Each line in the records below that has the word "grey" should be copied.
-- Dataset content follows --
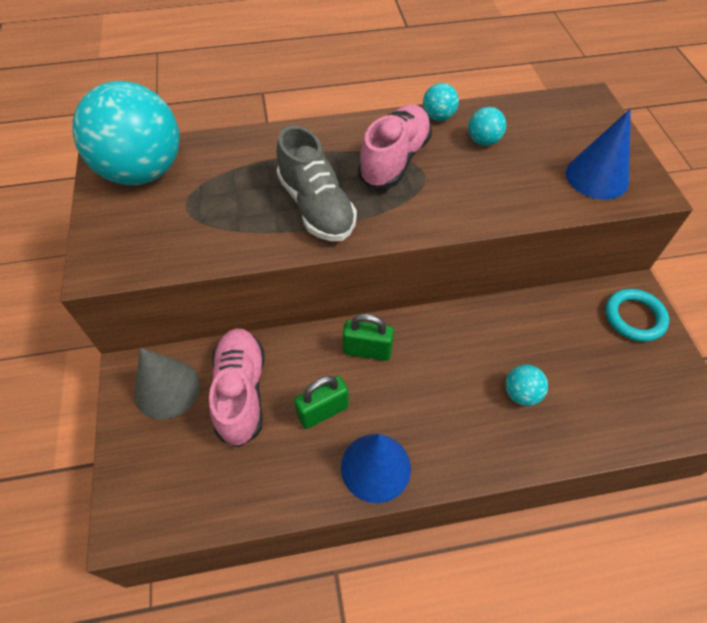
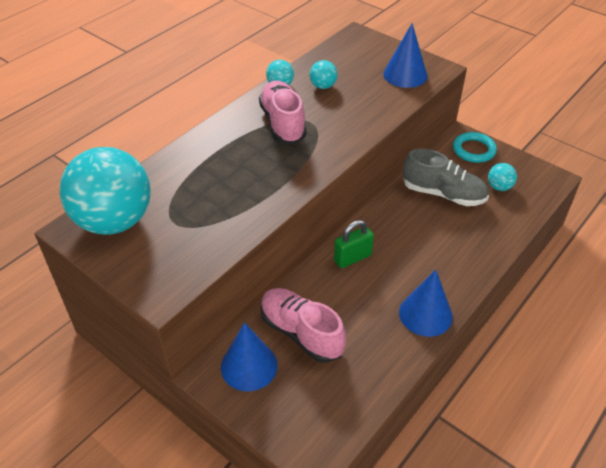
camera: 40 degrees left, 10 degrees down
(167, 389) = (249, 366): grey cone -> blue cone
(316, 207) = (266, 175): grey shoe -> grey shoe (443, 194)
(323, 411) = (364, 307): green padlock -> none
(521, 393) = (459, 224): turquoise ball -> turquoise ball (499, 187)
-- Dataset content concluded --
» Written response
(167, 389) = (249, 366): grey cone -> blue cone
(316, 207) = (266, 175): grey shoe -> grey shoe (443, 194)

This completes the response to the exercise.